● **Aim of the task**
Through the last line of the entries, please copy every line exactly, starting with the one that contains "C2: 22nF (GND, RC) -> 22nF (PULSE, RC)".

━━ Raw data ━━

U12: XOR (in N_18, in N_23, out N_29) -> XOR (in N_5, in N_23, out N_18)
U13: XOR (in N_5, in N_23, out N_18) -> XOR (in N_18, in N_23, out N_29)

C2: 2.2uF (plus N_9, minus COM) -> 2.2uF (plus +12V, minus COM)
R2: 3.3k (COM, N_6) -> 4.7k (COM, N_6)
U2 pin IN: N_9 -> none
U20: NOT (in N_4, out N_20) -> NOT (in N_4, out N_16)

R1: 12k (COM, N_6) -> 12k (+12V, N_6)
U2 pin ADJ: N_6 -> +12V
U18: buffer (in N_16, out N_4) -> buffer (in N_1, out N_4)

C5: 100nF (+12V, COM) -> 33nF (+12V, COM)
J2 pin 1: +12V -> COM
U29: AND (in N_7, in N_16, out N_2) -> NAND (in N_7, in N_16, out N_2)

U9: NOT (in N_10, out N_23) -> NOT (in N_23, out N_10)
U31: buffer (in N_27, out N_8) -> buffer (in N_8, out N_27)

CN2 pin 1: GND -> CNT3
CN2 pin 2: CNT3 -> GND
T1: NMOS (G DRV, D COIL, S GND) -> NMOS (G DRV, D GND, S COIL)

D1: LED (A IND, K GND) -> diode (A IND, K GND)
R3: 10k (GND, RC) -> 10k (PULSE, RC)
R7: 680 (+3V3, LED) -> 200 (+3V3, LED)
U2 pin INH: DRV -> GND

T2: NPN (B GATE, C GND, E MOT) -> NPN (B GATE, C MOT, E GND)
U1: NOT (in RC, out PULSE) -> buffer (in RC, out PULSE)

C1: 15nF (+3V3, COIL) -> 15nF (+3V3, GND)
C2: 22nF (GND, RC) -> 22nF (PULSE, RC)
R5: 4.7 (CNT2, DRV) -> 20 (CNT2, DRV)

━━━

● **Task result**
C2: 22nF (GND, RC) -> 22nF (PULSE, RC)
R5: 4.7 (CNT2, DRV) -> 20 (CNT2, DRV)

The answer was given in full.